▸ YOUR OBJECTIVE
In the records below, count every line containing "none". Reply with the number only.

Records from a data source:
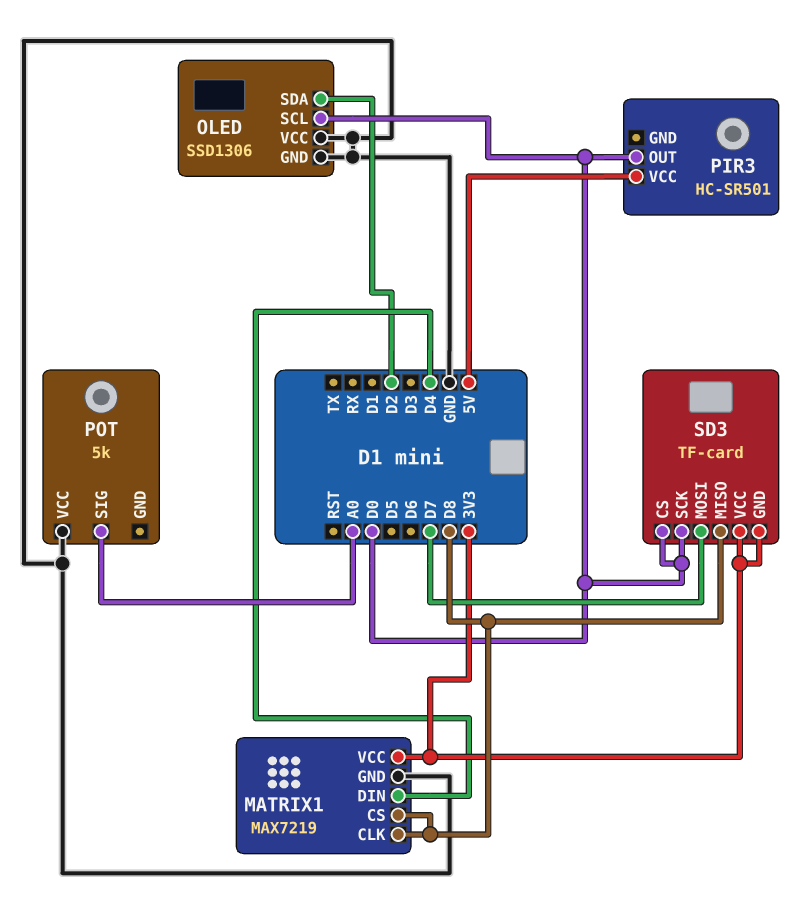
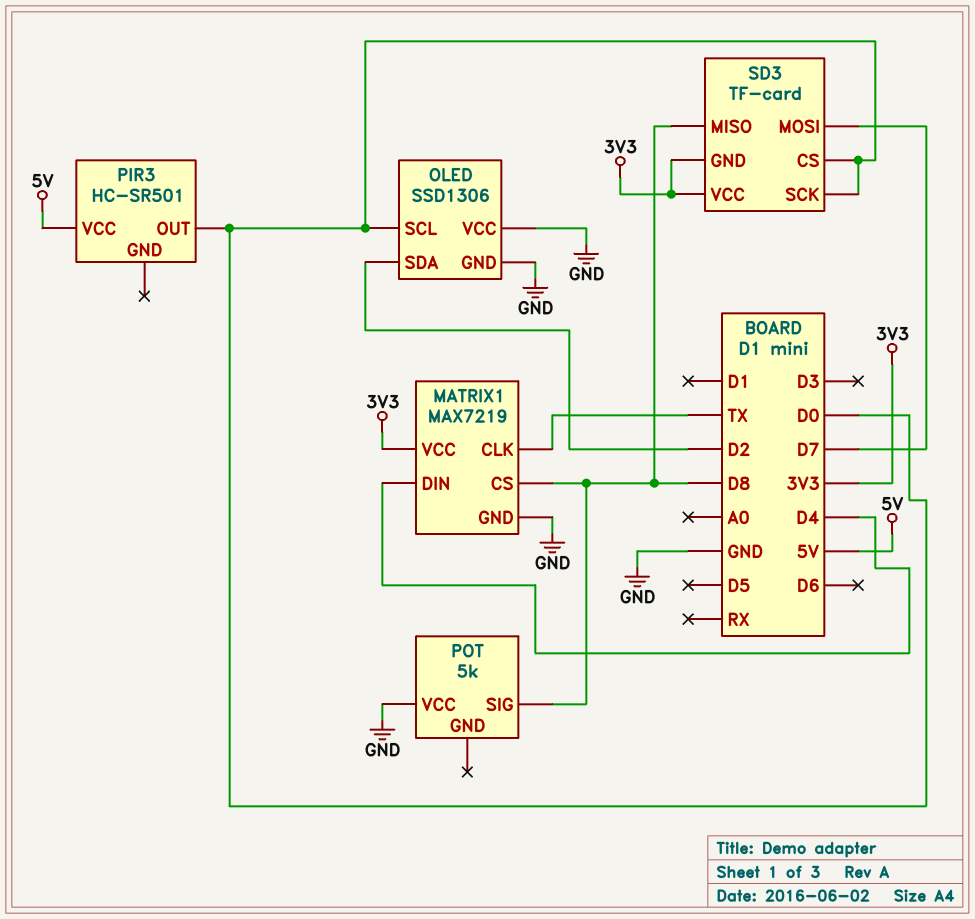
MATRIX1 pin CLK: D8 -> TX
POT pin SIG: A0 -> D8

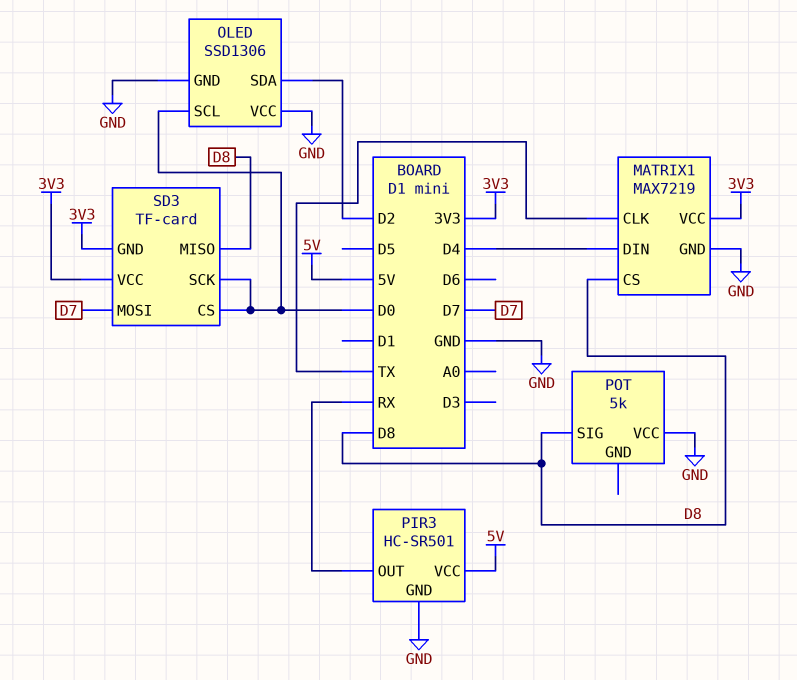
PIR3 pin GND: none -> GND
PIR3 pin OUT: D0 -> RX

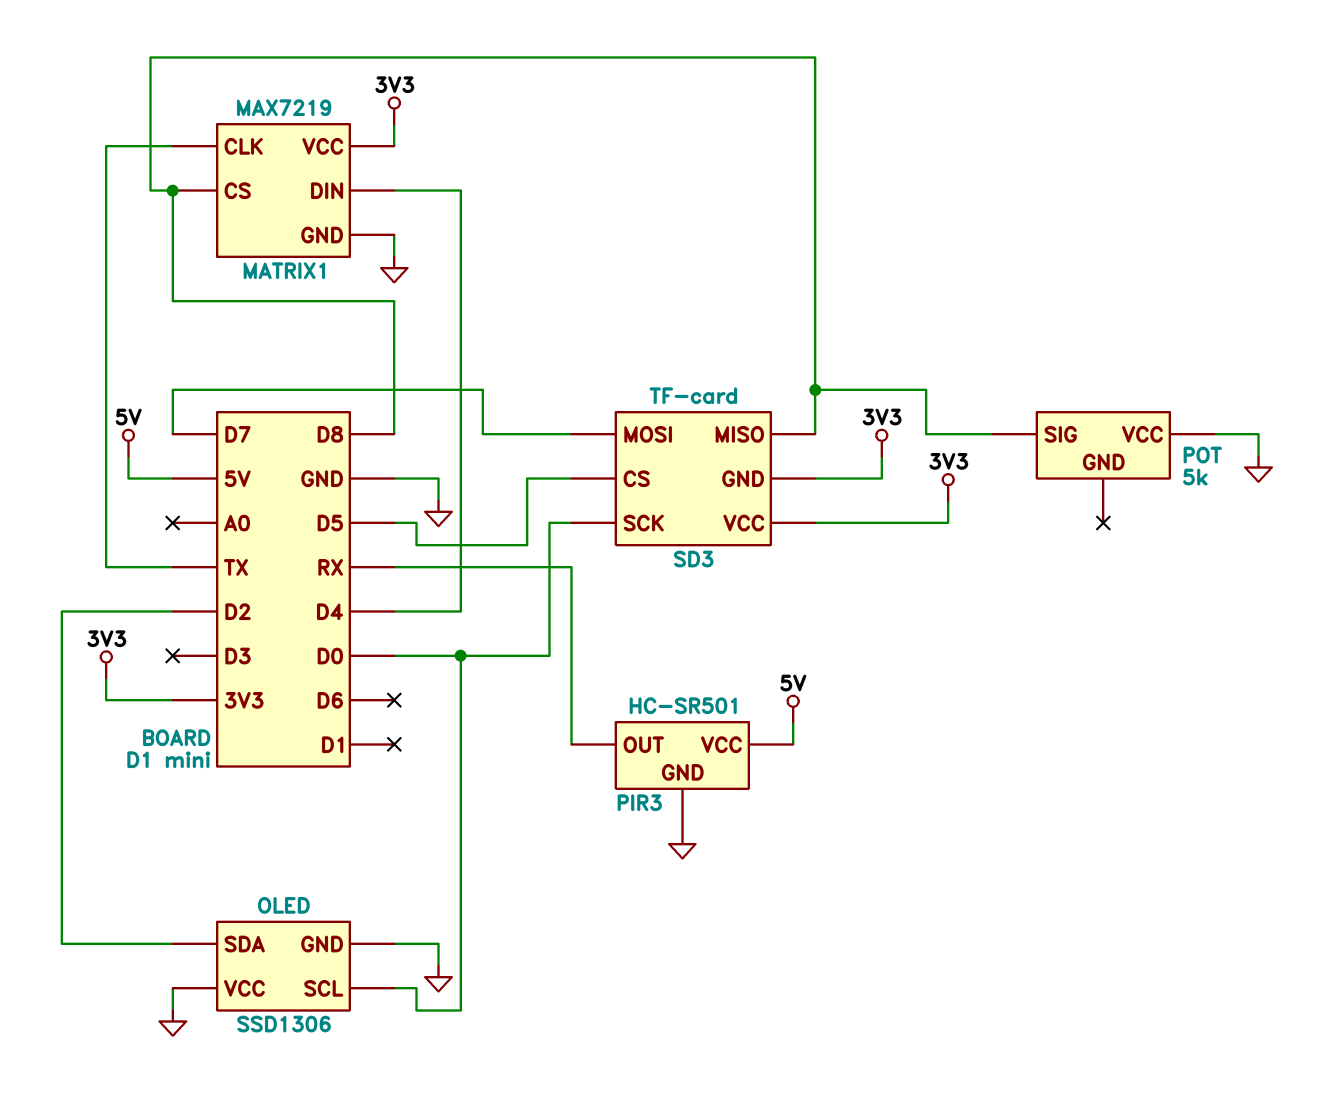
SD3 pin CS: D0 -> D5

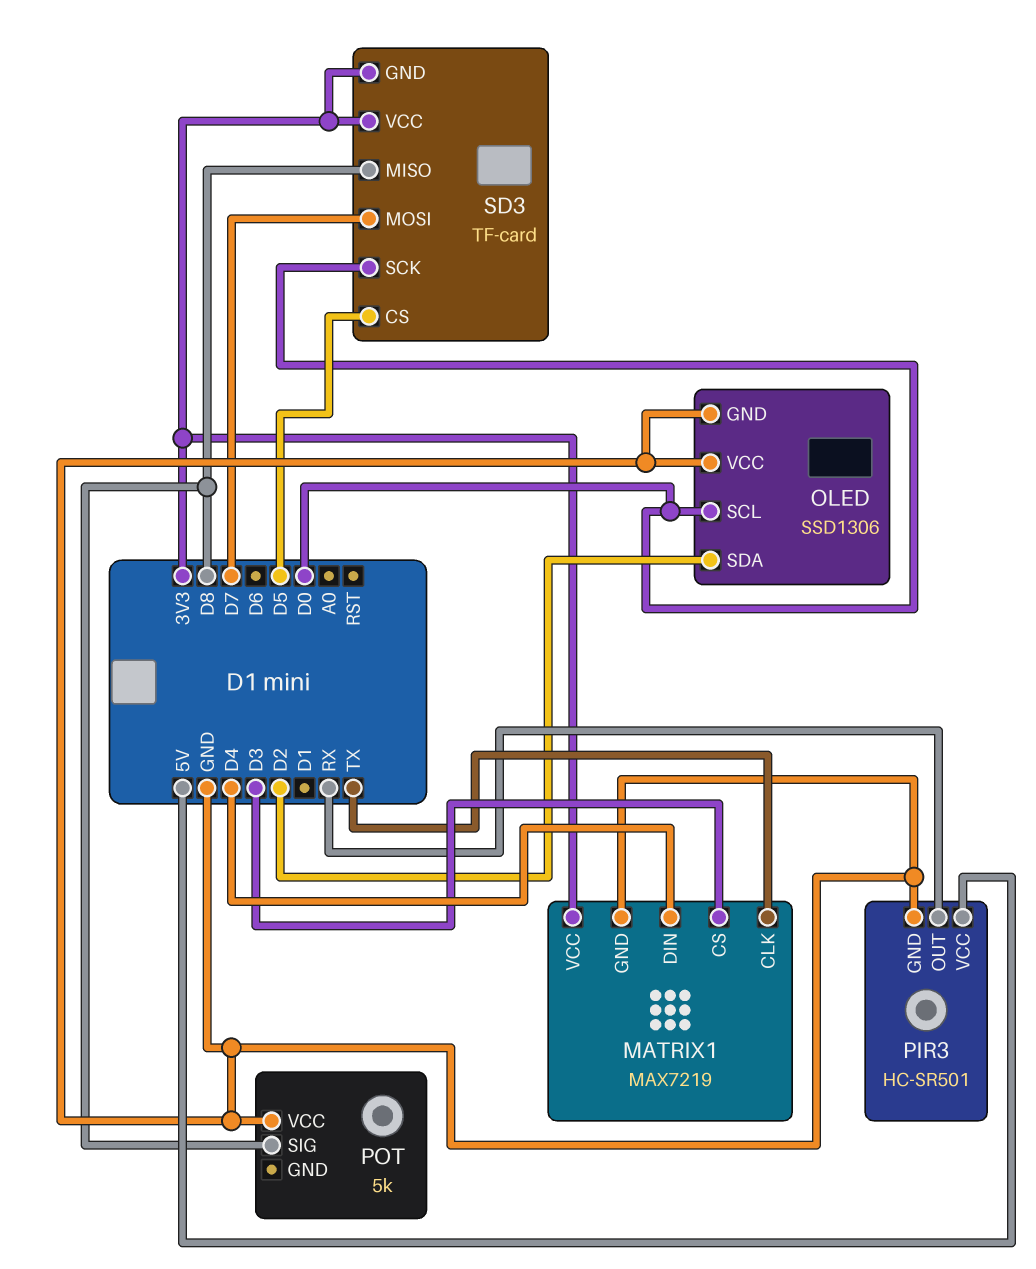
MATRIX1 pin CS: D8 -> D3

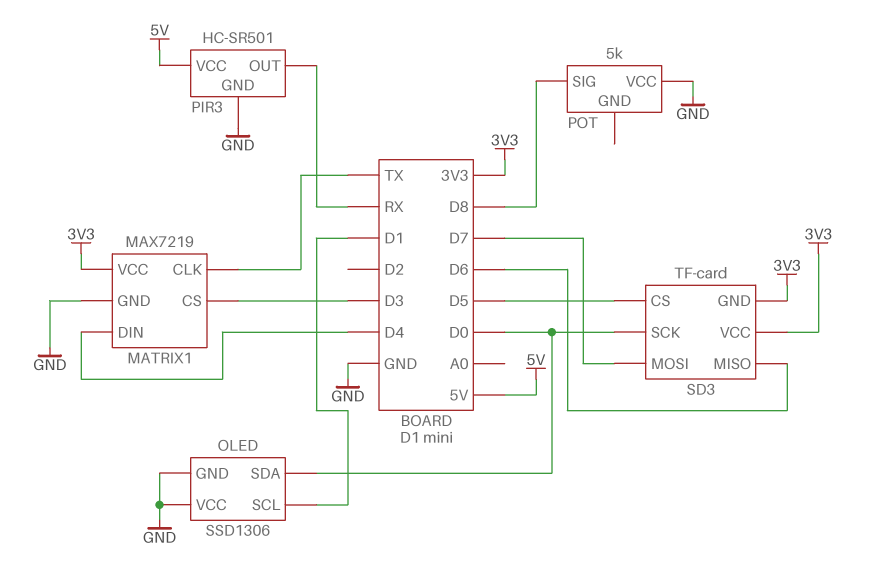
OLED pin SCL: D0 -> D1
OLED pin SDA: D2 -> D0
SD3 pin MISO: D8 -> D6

--

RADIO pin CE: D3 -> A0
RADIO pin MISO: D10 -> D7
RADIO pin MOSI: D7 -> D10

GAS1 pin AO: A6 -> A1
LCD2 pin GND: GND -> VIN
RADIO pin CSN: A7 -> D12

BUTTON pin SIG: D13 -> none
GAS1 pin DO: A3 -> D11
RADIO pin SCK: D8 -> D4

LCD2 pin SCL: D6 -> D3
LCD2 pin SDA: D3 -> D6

▸ REPLY
2